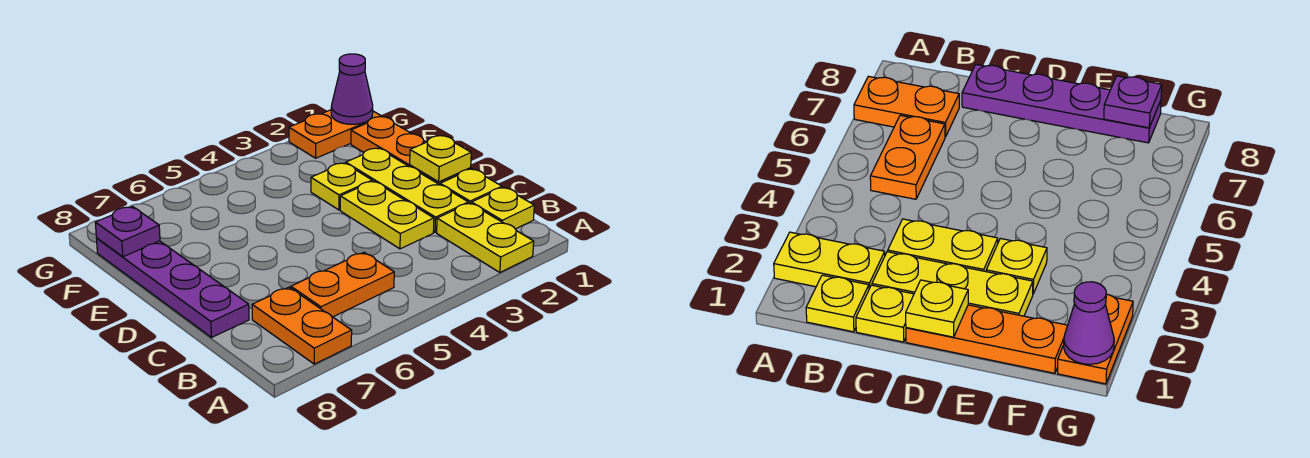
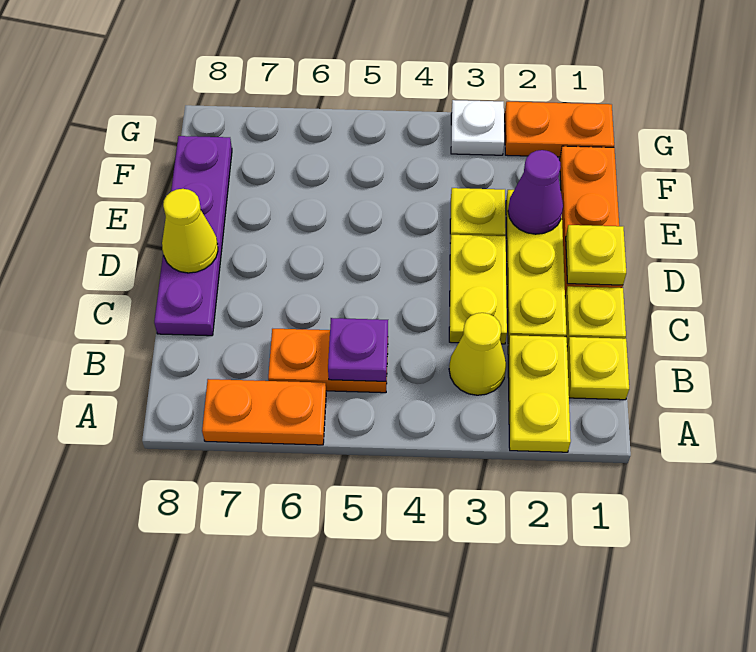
orange plate A7:B7 level 1 -> orange plate A6:A7 level 1
none -> yellow cone B3 level 1
none -> yellow cone D8 level 2
purple plate F8 level 2 -> purple plate B5 level 2
purple cone G1 level 2 -> purple cone E2 level 2
none -> white plate G3 level 1

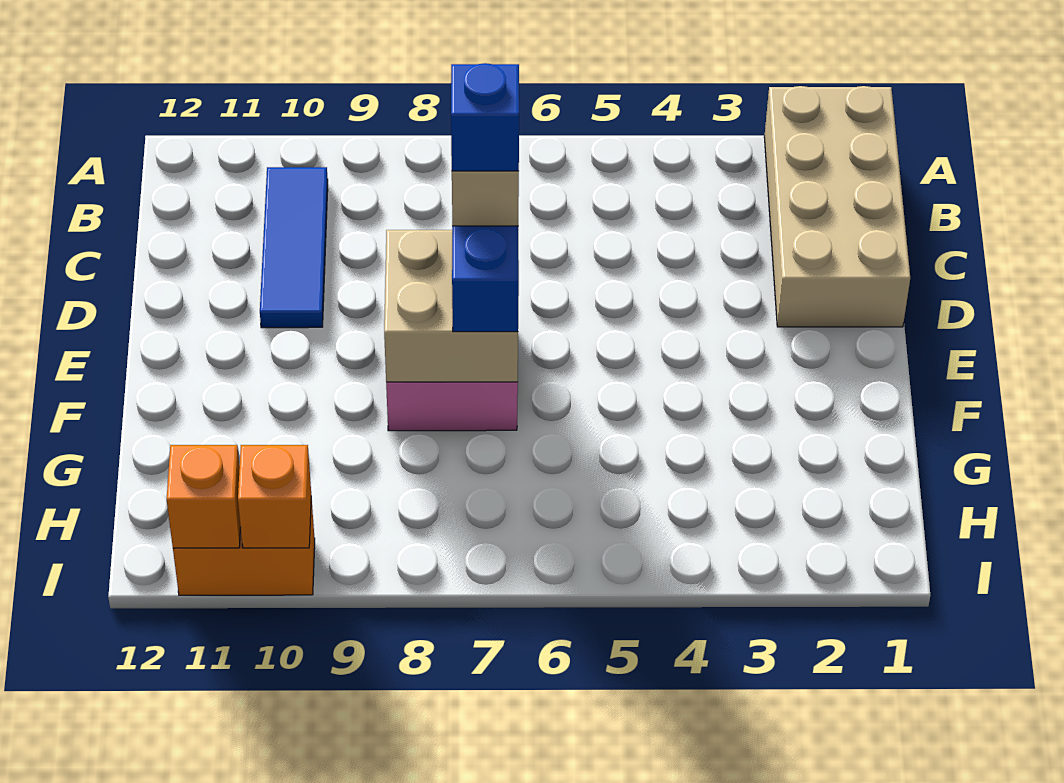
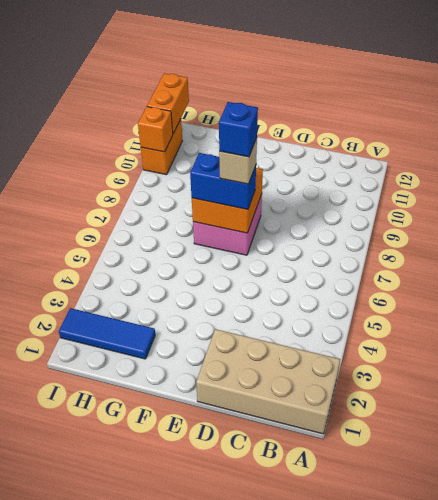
blue tile B10:D10 level 1 -> blue tile G2:I2 level 1
tan brick E7:F8 level 2 -> orange brick E7:F8 level 2
orange brick I11 level 2 -> orange brick I11:I12 level 2

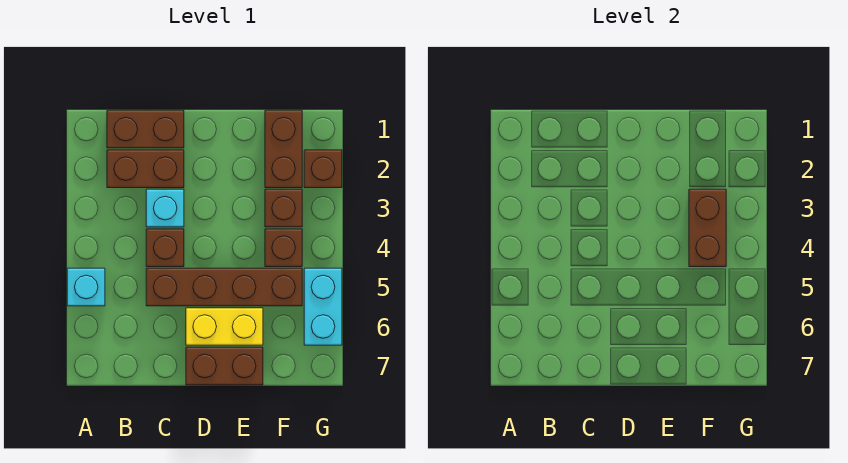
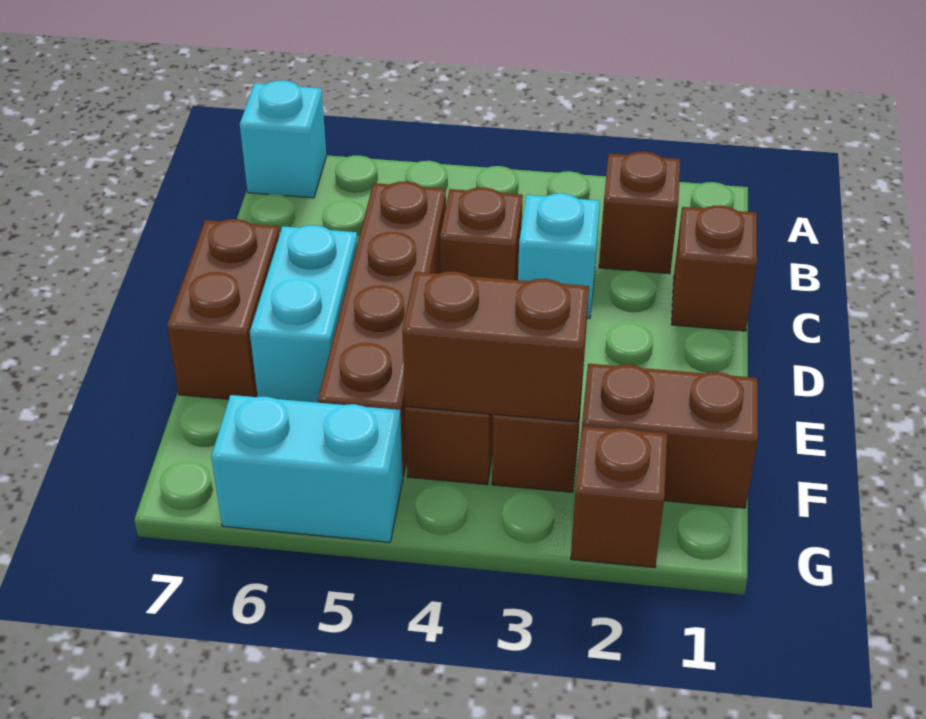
cyan brick A5 level 1 -> cyan brick A7 level 1
brown brick B1:C1 level 1 -> brown brick C1 level 1
brown brick B2:C2 level 1 -> brown brick B2 level 1
yellow brick D6:E6 level 1 -> cyan brick D6:E6 level 1

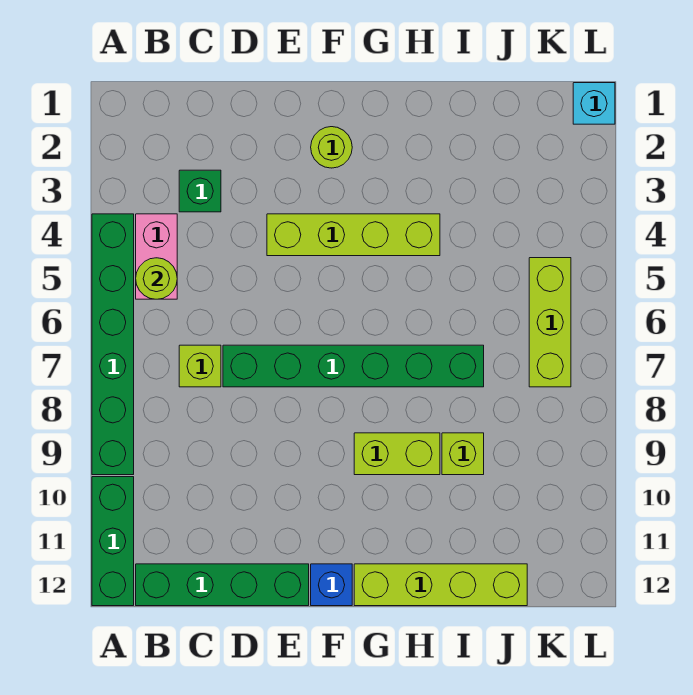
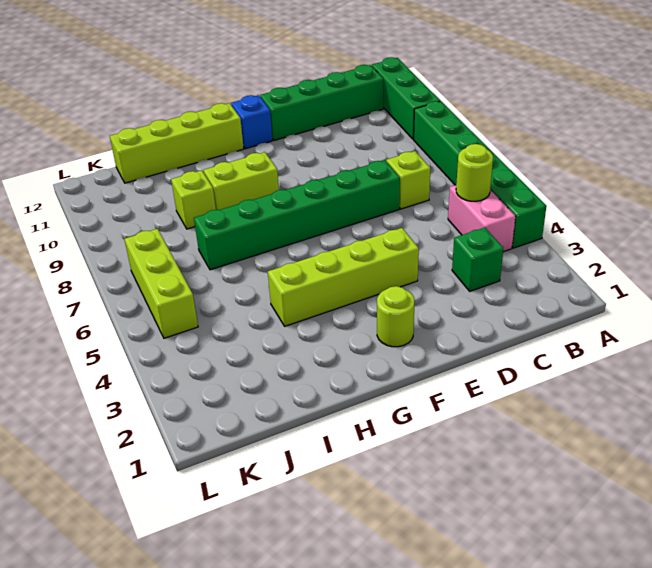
cyan brick L1 level 1 -> none

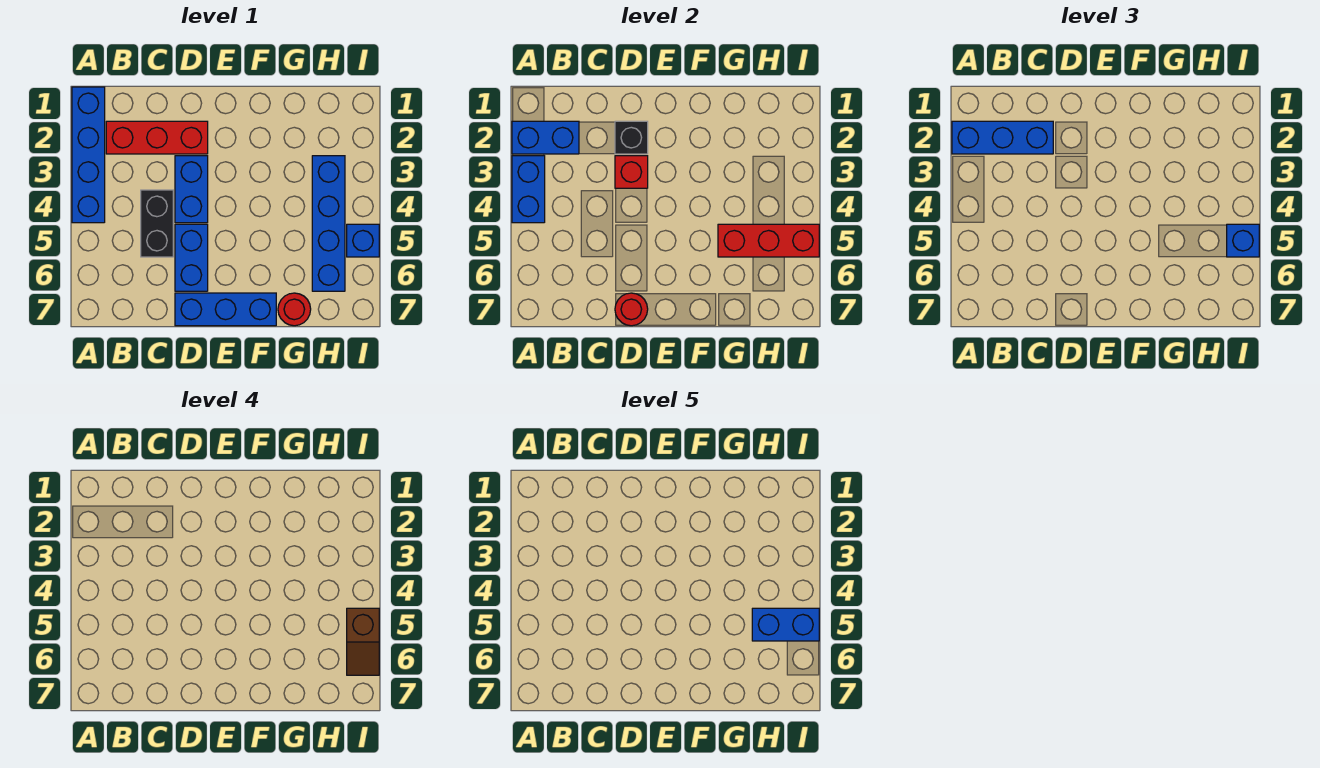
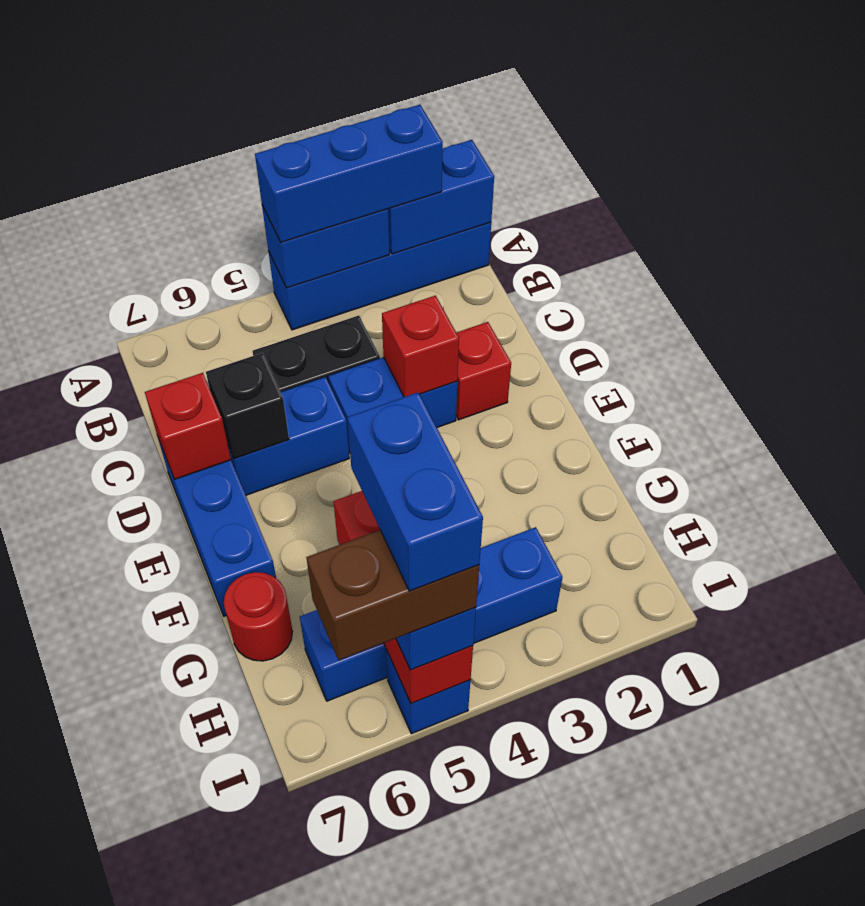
blue brick A2:B2 level 2 -> blue brick A1:A2 level 2
blue brick A2:C2 level 3 -> blue brick A2:A4 level 3
red brick B2:D2 level 1 -> red brick D2 level 1
black brick D2 level 2 -> black brick D6 level 2
red round brick D7 level 2 -> red brick D7 level 2
brown slope I5:I6 level 4 top 5 -> brown brick I5:I6 level 4

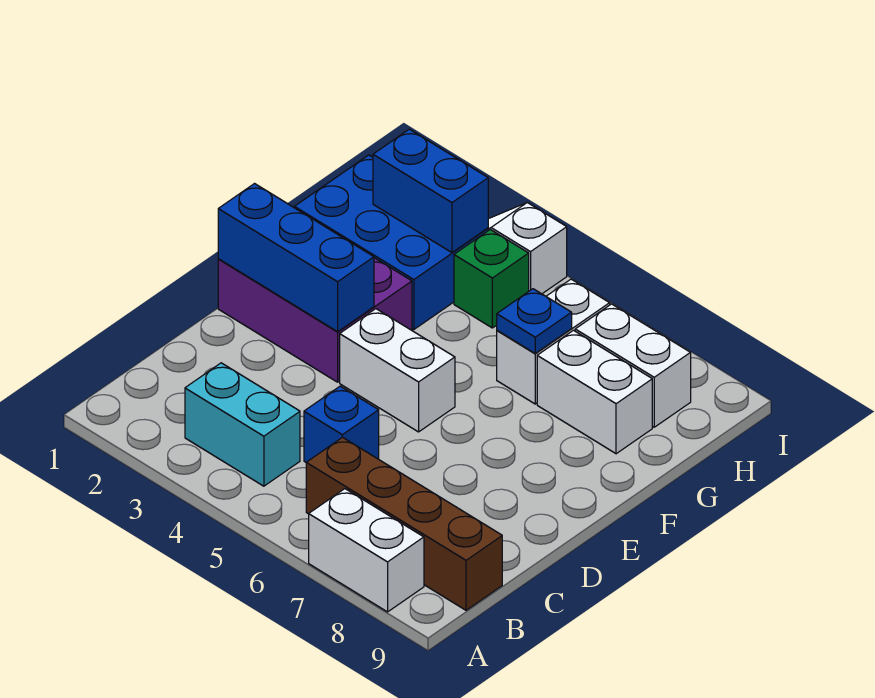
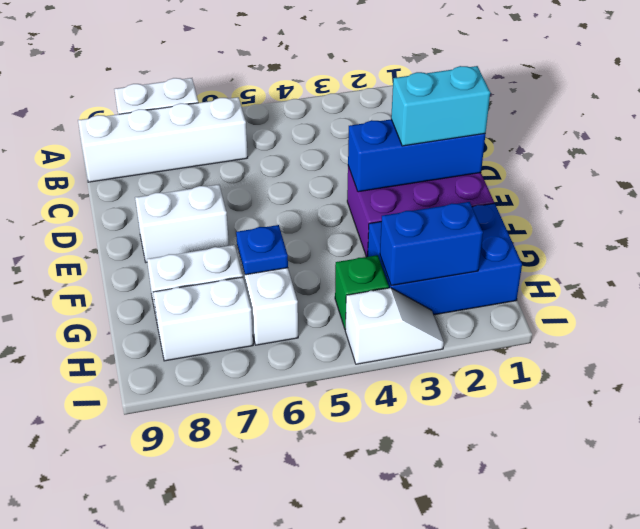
cyan brick B3:B4 level 1 -> cyan brick E1:E2 level 3
brown brick B6:B9 level 1 -> white brick B6:B9 level 1
blue brick C5 level 1 -> none
white brick E4:E5 level 1 -> white brick E7:E8 level 1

About this exercise: Word for word, restate the lines from the line with "blue brick A2:B2" through the last line of the entries, and nothing beyond them. Omit pictures.

Solution to the problem:
blue brick A2:B2 level 2 -> blue brick A1:A2 level 2
blue brick A2:C2 level 3 -> blue brick A2:A4 level 3
red brick B2:D2 level 1 -> red brick D2 level 1
black brick D2 level 2 -> black brick D6 level 2
red round brick D7 level 2 -> red brick D7 level 2
brown slope I5:I6 level 4 top 5 -> brown brick I5:I6 level 4

cyan brick B3:B4 level 1 -> cyan brick E1:E2 level 3
brown brick B6:B9 level 1 -> white brick B6:B9 level 1
blue brick C5 level 1 -> none
white brick E4:E5 level 1 -> white brick E7:E8 level 1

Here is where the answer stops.